[[ Exercise materials, beginning ]]

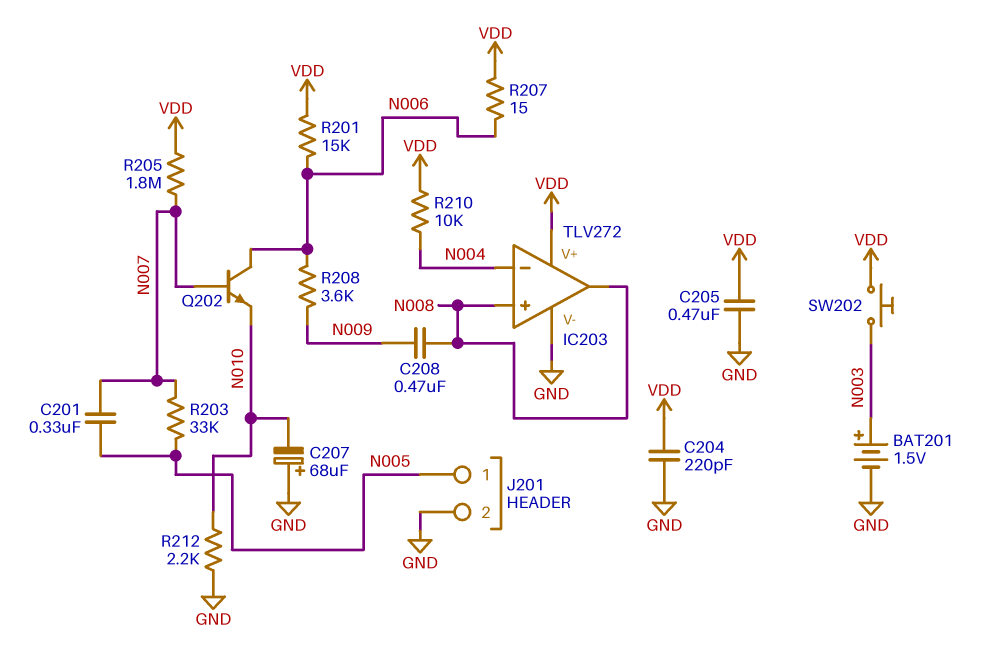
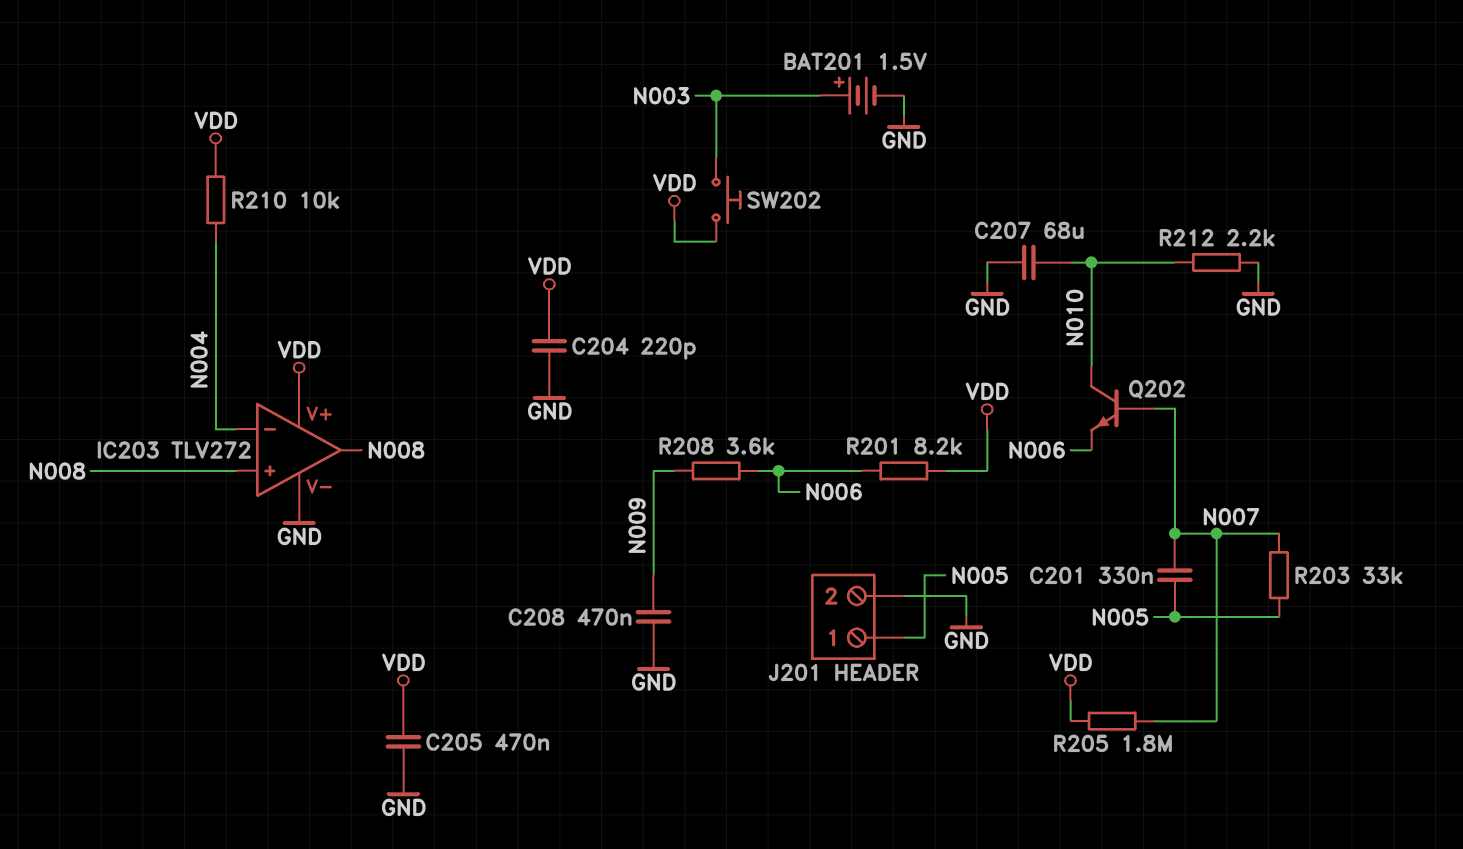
C207: 68uF (plus GND, minus N010) -> 68uF (GND, N010)
C208: 470nF (N008, N009) -> 470nF (GND, N009)
Q202: NPN (B N007, C N006, E N010) -> NPN (B N007, C N010, E N006)
R201: 15k (N006, VDD) -> 8.2k (N006, VDD)
R207: 15 (N006, VDD) -> none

[[ Exercise materials, end ]]

▶ [How to complete this task]
Leaving every picture out, repeat each line of the material exactly.

▶ [Response to the task]
C207: 68uF (plus GND, minus N010) -> 68uF (GND, N010)
C208: 470nF (N008, N009) -> 470nF (GND, N009)
Q202: NPN (B N007, C N006, E N010) -> NPN (B N007, C N010, E N006)
R201: 15k (N006, VDD) -> 8.2k (N006, VDD)
R207: 15 (N006, VDD) -> none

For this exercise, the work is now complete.